The answer should be one number, the count of lines in the data with "cyan".
*** Opening Supplied data ***
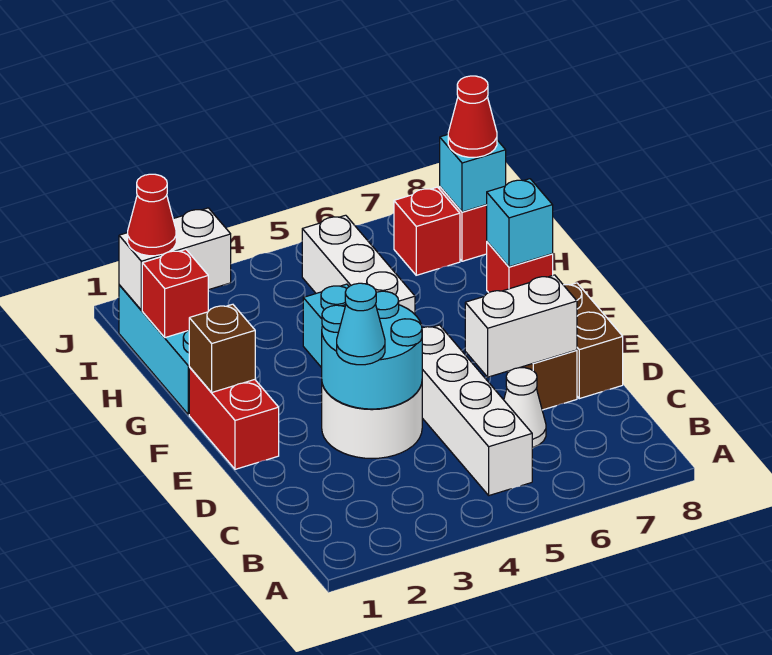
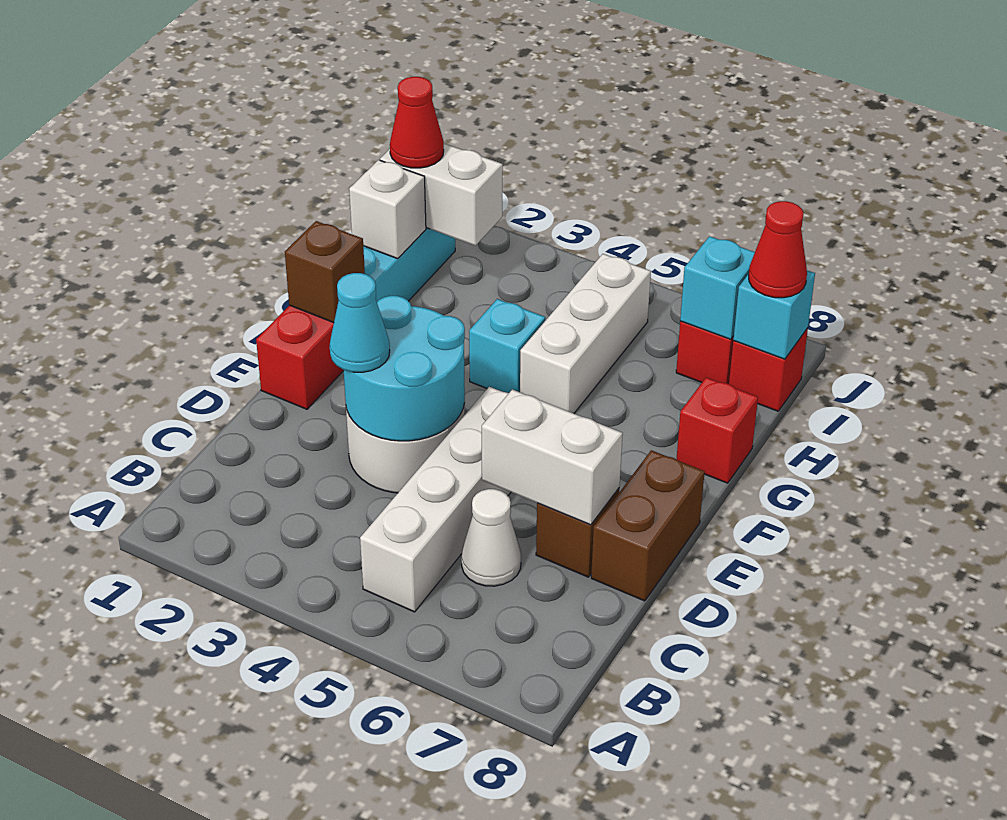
cyan brick G8 level 2 -> cyan brick I7 level 2
red brick H1 level 2 -> white brick H1 level 2

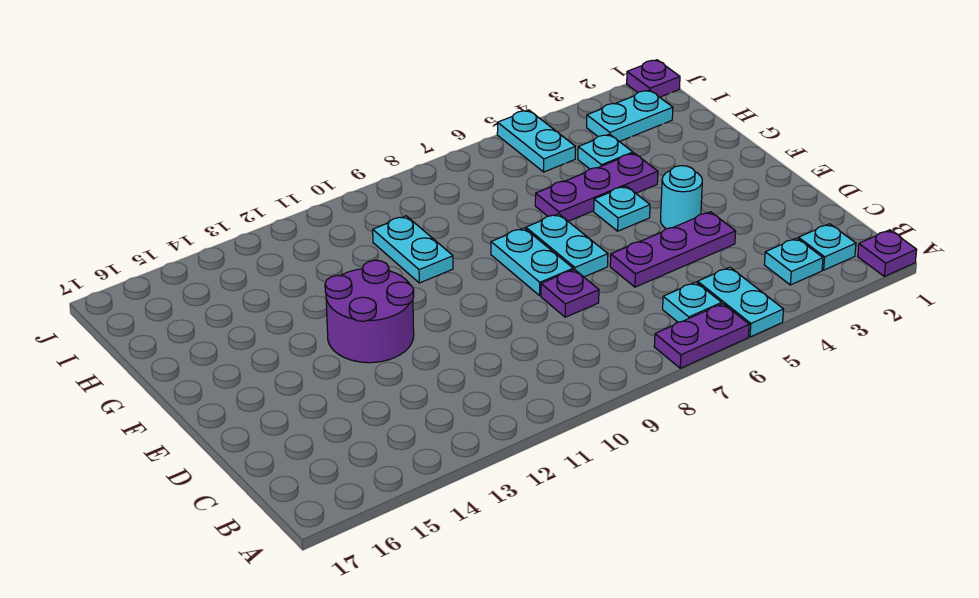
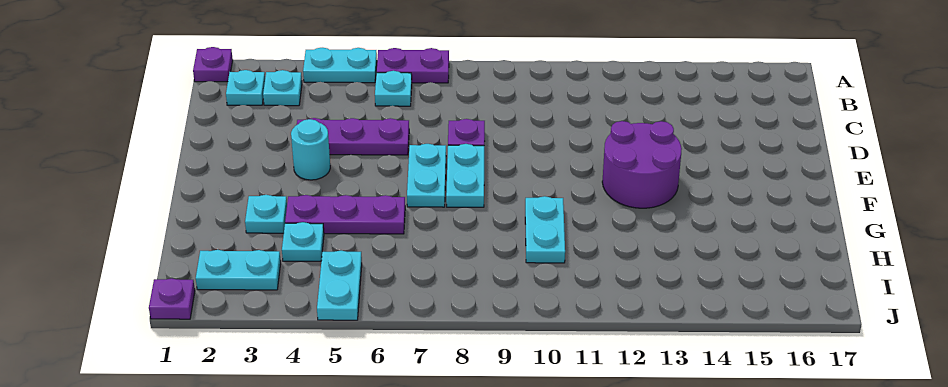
cyan plate A5:B5 level 1 -> cyan plate A4:A5 level 1
cyan plate F5 level 1 -> cyan plate G3 level 1

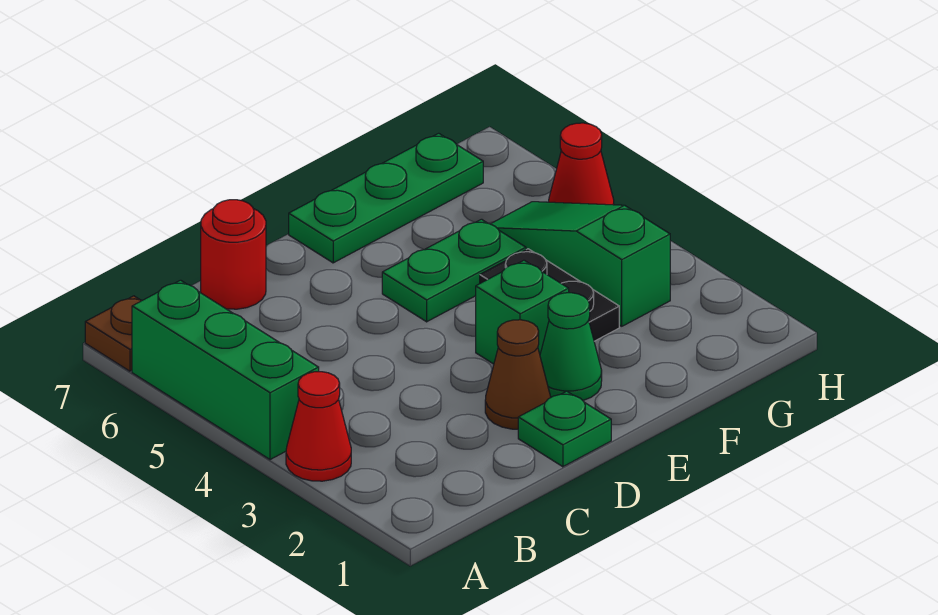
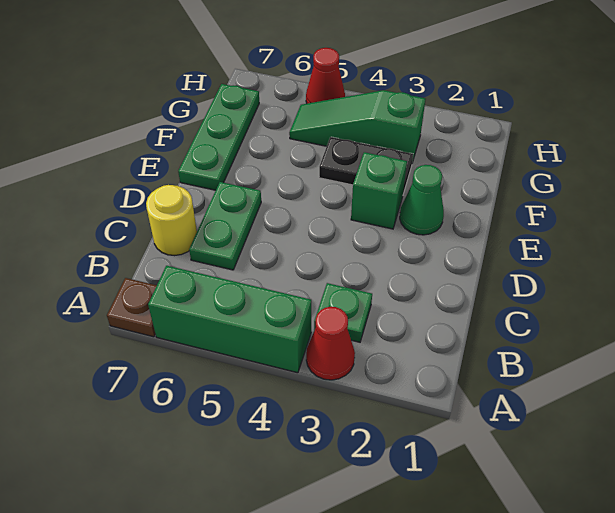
red round brick C7 level 1 -> yellow round brick C7 level 1
green plate D1 level 1 -> green plate B3 level 1
brown cone D2 level 1 -> none
green plate E5:F5 level 1 -> green plate C6:D6 level 1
*** Closing Supplied data ***
* Response below: 3